[Extracted data entries]
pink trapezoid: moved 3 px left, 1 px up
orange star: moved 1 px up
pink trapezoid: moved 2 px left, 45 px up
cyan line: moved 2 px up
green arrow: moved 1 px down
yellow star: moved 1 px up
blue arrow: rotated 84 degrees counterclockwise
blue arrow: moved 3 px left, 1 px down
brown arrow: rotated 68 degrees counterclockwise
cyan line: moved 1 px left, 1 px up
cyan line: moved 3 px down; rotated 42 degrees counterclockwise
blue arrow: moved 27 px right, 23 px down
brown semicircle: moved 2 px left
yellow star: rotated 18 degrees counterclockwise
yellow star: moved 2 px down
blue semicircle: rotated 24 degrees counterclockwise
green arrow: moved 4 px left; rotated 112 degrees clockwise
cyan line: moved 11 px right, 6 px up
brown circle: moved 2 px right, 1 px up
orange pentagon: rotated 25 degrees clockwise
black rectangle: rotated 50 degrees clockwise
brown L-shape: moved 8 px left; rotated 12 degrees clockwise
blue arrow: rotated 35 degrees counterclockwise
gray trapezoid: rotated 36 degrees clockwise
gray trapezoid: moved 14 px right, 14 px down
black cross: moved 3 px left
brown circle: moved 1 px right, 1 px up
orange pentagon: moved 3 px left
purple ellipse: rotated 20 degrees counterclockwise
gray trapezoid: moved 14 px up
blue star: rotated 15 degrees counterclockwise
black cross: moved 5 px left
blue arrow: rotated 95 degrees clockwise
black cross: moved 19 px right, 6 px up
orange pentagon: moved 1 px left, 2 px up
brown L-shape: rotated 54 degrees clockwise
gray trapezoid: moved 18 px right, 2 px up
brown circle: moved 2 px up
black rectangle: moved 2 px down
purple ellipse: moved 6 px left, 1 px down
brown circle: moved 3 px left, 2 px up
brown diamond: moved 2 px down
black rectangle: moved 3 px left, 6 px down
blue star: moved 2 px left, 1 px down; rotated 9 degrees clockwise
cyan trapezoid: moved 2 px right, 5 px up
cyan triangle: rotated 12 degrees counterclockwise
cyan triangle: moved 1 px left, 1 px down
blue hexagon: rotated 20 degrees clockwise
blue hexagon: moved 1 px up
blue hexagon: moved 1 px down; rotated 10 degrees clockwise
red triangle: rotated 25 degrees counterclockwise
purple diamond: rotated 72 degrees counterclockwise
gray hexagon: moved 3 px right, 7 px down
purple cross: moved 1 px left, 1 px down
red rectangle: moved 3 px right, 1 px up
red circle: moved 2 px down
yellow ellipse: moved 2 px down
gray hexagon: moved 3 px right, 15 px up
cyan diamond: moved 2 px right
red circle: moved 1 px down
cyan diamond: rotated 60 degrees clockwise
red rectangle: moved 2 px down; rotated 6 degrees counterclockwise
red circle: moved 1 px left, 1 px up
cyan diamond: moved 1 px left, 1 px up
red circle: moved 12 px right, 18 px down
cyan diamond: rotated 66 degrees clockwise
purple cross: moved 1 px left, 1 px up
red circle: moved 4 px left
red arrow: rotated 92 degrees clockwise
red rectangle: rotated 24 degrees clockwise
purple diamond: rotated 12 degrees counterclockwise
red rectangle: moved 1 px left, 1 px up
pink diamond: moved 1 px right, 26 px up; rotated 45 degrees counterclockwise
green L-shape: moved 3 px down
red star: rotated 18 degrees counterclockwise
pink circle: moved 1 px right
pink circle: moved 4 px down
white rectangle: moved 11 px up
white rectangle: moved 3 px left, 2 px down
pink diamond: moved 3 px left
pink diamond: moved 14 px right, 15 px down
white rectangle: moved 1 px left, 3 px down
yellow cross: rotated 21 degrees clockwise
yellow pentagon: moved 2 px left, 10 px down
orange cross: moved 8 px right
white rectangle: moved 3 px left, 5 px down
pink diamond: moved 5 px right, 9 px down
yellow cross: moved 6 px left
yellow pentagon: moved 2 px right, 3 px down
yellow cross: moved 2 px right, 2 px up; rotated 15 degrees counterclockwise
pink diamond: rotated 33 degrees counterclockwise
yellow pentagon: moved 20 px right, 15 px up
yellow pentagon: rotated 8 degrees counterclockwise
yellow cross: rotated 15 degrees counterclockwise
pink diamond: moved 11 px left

▸ **Given exercise**:
Repeat every line of the records above verbatim, keeping them in their original order.

▸ **Written reply**:
pink trapezoid: moved 3 px left, 1 px up
orange star: moved 1 px up
pink trapezoid: moved 2 px left, 45 px up
cyan line: moved 2 px up
green arrow: moved 1 px down
yellow star: moved 1 px up
blue arrow: rotated 84 degrees counterclockwise
blue arrow: moved 3 px left, 1 px down
brown arrow: rotated 68 degrees counterclockwise
cyan line: moved 1 px left, 1 px up
cyan line: moved 3 px down; rotated 42 degrees counterclockwise
blue arrow: moved 27 px right, 23 px down
brown semicircle: moved 2 px left
yellow star: rotated 18 degrees counterclockwise
yellow star: moved 2 px down
blue semicircle: rotated 24 degrees counterclockwise
green arrow: moved 4 px left; rotated 112 degrees clockwise
cyan line: moved 11 px right, 6 px up
brown circle: moved 2 px right, 1 px up
orange pentagon: rotated 25 degrees clockwise
black rectangle: rotated 50 degrees clockwise
brown L-shape: moved 8 px left; rotated 12 degrees clockwise
blue arrow: rotated 35 degrees counterclockwise
gray trapezoid: rotated 36 degrees clockwise
gray trapezoid: moved 14 px right, 14 px down
black cross: moved 3 px left
brown circle: moved 1 px right, 1 px up
orange pentagon: moved 3 px left
purple ellipse: rotated 20 degrees counterclockwise
gray trapezoid: moved 14 px up
blue star: rotated 15 degrees counterclockwise
black cross: moved 5 px left
blue arrow: rotated 95 degrees clockwise
black cross: moved 19 px right, 6 px up
orange pentagon: moved 1 px left, 2 px up
brown L-shape: rotated 54 degrees clockwise
gray trapezoid: moved 18 px right, 2 px up
brown circle: moved 2 px up
black rectangle: moved 2 px down
purple ellipse: moved 6 px left, 1 px down
brown circle: moved 3 px left, 2 px up
brown diamond: moved 2 px down
black rectangle: moved 3 px left, 6 px down
blue star: moved 2 px left, 1 px down; rotated 9 degrees clockwise
cyan trapezoid: moved 2 px right, 5 px up
cyan triangle: rotated 12 degrees counterclockwise
cyan triangle: moved 1 px left, 1 px down
blue hexagon: rotated 20 degrees clockwise
blue hexagon: moved 1 px up
blue hexagon: moved 1 px down; rotated 10 degrees clockwise
red triangle: rotated 25 degrees counterclockwise
purple diamond: rotated 72 degrees counterclockwise
gray hexagon: moved 3 px right, 7 px down
purple cross: moved 1 px left, 1 px down
red rectangle: moved 3 px right, 1 px up
red circle: moved 2 px down
yellow ellipse: moved 2 px down
gray hexagon: moved 3 px right, 15 px up
cyan diamond: moved 2 px right
red circle: moved 1 px down
cyan diamond: rotated 60 degrees clockwise
red rectangle: moved 2 px down; rotated 6 degrees counterclockwise
red circle: moved 1 px left, 1 px up
cyan diamond: moved 1 px left, 1 px up
red circle: moved 12 px right, 18 px down
cyan diamond: rotated 66 degrees clockwise
purple cross: moved 1 px left, 1 px up
red circle: moved 4 px left
red arrow: rotated 92 degrees clockwise
red rectangle: rotated 24 degrees clockwise
purple diamond: rotated 12 degrees counterclockwise
red rectangle: moved 1 px left, 1 px up
pink diamond: moved 1 px right, 26 px up; rotated 45 degrees counterclockwise
green L-shape: moved 3 px down
red star: rotated 18 degrees counterclockwise
pink circle: moved 1 px right
pink circle: moved 4 px down
white rectangle: moved 11 px up
white rectangle: moved 3 px left, 2 px down
pink diamond: moved 3 px left
pink diamond: moved 14 px right, 15 px down
white rectangle: moved 1 px left, 3 px down
yellow cross: rotated 21 degrees clockwise
yellow pentagon: moved 2 px left, 10 px down
orange cross: moved 8 px right
white rectangle: moved 3 px left, 5 px down
pink diamond: moved 5 px right, 9 px down
yellow cross: moved 6 px left
yellow pentagon: moved 2 px right, 3 px down
yellow cross: moved 2 px right, 2 px up; rotated 15 degrees counterclockwise
pink diamond: rotated 33 degrees counterclockwise
yellow pentagon: moved 20 px right, 15 px up
yellow pentagon: rotated 8 degrees counterclockwise
yellow cross: rotated 15 degrees counterclockwise
pink diamond: moved 11 px left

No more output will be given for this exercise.